Task objective - Once you reach the line containing "- recoloured: fusée/gris" in the data below, restate each line word for word up to and including the one containing "- removed: lampe".
---------- Available records ----------
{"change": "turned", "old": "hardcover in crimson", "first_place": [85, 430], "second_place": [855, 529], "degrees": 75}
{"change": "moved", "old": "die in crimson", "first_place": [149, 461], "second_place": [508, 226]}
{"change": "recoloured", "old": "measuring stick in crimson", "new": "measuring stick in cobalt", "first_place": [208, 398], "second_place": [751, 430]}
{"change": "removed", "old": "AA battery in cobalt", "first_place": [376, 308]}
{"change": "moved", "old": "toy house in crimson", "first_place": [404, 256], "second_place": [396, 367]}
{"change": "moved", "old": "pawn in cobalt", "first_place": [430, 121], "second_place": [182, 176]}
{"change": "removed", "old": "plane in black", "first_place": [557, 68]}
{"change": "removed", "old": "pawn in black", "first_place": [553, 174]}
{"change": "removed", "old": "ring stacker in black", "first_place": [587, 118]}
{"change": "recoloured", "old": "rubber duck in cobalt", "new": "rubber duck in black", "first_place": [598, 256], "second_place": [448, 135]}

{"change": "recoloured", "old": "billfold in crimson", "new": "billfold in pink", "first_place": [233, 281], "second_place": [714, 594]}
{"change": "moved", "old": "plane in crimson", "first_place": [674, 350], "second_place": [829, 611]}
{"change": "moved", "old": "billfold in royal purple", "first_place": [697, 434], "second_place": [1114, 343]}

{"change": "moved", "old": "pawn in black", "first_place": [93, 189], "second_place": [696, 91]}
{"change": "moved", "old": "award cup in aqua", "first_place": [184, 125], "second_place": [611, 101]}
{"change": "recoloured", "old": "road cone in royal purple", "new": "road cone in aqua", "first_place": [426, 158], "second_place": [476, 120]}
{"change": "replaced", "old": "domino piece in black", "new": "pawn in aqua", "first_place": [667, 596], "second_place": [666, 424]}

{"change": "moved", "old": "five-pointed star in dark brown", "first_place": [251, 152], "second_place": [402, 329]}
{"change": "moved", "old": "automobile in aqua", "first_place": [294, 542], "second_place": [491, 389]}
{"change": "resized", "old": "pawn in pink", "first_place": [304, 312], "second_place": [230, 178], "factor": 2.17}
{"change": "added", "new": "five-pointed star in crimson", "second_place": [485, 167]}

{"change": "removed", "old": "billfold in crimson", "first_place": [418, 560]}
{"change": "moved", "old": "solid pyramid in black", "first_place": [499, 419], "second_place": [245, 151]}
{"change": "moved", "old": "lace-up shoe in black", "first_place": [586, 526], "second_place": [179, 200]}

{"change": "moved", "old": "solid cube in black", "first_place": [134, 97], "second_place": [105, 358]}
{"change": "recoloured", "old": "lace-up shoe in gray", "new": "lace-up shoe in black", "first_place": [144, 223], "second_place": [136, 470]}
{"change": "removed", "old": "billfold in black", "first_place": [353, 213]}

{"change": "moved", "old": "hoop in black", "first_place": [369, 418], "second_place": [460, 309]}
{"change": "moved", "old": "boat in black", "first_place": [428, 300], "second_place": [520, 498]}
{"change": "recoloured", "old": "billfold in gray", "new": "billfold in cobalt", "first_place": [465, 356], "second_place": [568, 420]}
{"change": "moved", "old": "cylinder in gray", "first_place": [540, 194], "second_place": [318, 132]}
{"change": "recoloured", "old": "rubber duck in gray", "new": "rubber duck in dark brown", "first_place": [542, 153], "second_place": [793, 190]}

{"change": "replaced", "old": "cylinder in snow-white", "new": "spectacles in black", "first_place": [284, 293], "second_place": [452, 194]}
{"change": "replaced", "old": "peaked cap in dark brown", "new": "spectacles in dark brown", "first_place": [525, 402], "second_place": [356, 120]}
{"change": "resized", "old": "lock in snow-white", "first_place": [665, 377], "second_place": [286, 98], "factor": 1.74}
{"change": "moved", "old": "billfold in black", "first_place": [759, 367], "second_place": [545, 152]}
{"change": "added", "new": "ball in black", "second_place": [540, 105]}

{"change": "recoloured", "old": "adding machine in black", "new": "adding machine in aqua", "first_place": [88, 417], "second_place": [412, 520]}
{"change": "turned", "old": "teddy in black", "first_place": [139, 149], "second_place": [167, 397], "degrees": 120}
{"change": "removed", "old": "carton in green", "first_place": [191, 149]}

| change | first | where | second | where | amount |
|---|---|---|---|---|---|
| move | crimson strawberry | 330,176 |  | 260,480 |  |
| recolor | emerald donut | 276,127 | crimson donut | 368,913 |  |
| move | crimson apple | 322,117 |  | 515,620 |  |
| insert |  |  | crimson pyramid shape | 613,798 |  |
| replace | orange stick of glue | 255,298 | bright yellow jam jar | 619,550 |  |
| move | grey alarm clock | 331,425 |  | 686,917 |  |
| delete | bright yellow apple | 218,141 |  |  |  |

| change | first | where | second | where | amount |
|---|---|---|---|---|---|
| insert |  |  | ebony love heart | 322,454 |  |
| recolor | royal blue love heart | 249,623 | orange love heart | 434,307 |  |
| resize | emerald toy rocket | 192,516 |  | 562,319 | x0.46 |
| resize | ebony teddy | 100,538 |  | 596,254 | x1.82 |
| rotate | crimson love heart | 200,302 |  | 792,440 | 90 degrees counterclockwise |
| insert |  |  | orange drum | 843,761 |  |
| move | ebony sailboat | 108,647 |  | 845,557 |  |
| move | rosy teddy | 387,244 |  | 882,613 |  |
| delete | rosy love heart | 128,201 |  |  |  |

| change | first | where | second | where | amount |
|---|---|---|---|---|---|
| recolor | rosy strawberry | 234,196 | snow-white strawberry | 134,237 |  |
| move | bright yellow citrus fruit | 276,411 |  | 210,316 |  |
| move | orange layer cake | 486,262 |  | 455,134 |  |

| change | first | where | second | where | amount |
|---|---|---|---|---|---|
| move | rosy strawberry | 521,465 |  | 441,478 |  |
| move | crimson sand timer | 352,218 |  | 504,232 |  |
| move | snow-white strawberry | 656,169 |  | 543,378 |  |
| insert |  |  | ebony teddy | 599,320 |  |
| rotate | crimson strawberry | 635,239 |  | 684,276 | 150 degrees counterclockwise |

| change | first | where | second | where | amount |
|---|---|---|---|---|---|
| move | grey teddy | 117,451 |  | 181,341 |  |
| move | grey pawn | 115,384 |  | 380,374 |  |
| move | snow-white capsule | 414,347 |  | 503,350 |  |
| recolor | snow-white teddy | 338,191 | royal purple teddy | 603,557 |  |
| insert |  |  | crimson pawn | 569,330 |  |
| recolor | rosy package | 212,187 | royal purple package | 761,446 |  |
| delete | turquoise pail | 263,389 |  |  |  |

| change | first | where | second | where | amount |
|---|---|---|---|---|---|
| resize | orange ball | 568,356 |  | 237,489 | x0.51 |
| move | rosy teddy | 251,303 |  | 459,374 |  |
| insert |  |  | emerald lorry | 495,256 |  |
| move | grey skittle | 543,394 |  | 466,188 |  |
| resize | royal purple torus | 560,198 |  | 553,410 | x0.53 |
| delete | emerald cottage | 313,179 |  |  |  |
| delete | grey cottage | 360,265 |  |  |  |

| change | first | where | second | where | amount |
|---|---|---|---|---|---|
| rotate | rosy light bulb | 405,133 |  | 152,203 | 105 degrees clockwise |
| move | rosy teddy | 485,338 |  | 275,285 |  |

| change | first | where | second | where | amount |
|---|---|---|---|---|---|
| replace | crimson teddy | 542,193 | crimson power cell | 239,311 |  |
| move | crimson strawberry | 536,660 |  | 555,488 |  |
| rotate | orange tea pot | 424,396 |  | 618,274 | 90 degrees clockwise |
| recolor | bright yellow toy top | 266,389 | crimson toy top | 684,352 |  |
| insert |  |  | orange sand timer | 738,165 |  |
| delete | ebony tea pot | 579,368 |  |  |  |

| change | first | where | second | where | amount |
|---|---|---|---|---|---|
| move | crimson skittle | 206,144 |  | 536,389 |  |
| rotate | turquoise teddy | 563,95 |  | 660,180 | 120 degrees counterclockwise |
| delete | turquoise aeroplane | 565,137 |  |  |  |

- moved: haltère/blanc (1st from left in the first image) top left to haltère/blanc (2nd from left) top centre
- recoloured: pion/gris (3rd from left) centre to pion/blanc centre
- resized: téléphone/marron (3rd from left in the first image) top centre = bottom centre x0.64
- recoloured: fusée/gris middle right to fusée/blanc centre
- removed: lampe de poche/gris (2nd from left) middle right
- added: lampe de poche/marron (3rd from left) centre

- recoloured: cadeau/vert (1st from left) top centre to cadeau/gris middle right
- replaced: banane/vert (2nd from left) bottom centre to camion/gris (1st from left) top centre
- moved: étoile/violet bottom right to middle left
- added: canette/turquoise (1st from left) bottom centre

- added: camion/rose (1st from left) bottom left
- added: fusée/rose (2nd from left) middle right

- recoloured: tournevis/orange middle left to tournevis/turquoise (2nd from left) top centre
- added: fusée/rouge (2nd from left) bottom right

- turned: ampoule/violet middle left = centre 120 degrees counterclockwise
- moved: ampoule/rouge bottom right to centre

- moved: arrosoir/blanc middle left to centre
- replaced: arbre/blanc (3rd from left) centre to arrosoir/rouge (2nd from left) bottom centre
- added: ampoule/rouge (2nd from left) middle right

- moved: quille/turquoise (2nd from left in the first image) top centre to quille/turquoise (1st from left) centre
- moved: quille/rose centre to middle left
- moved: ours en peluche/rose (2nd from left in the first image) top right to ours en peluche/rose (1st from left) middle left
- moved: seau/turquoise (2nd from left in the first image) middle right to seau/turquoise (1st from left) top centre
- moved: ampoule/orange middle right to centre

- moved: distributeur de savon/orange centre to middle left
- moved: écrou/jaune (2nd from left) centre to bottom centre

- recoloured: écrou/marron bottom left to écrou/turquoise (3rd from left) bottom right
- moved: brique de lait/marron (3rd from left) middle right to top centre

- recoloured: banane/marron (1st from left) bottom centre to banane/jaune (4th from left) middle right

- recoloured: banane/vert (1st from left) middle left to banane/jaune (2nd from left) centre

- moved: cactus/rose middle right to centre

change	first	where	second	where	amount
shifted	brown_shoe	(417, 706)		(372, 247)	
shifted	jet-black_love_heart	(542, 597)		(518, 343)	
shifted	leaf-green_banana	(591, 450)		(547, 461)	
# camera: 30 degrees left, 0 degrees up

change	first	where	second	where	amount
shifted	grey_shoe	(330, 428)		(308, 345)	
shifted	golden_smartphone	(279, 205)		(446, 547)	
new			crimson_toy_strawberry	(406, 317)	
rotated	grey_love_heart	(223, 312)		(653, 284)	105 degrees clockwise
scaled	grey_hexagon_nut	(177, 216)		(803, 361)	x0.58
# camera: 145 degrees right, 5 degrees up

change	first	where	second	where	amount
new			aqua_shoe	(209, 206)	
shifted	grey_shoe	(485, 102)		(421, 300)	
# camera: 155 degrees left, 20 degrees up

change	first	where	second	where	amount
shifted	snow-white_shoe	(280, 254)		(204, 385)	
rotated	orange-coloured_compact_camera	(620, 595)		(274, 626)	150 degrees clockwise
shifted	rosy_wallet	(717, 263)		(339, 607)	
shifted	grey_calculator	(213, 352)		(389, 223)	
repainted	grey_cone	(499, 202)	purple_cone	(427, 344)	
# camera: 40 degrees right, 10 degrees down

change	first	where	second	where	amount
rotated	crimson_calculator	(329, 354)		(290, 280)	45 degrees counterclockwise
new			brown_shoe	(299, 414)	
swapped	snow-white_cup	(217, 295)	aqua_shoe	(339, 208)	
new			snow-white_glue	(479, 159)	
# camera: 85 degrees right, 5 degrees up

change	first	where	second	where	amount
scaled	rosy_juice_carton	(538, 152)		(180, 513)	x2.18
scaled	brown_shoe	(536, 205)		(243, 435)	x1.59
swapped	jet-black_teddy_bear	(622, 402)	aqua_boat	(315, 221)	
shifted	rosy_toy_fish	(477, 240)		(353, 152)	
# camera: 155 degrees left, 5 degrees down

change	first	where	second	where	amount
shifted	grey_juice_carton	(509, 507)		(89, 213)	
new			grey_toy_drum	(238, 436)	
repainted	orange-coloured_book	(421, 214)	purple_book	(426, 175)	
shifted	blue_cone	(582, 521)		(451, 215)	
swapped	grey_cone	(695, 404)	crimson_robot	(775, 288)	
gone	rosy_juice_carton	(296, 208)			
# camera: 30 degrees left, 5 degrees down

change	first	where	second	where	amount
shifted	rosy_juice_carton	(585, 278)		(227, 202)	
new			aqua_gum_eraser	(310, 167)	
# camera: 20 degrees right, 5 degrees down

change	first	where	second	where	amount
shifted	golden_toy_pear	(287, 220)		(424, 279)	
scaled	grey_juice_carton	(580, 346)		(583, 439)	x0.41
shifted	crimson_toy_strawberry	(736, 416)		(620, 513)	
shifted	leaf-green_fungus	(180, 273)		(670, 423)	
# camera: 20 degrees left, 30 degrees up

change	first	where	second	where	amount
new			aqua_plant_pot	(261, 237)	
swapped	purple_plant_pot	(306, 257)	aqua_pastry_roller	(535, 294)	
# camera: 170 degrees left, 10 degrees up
----------
Task result -
- recoloured: fusée/gris middle right to fusée/blanc centre
- removed: lampe de poche/gris (2nd from left) middle right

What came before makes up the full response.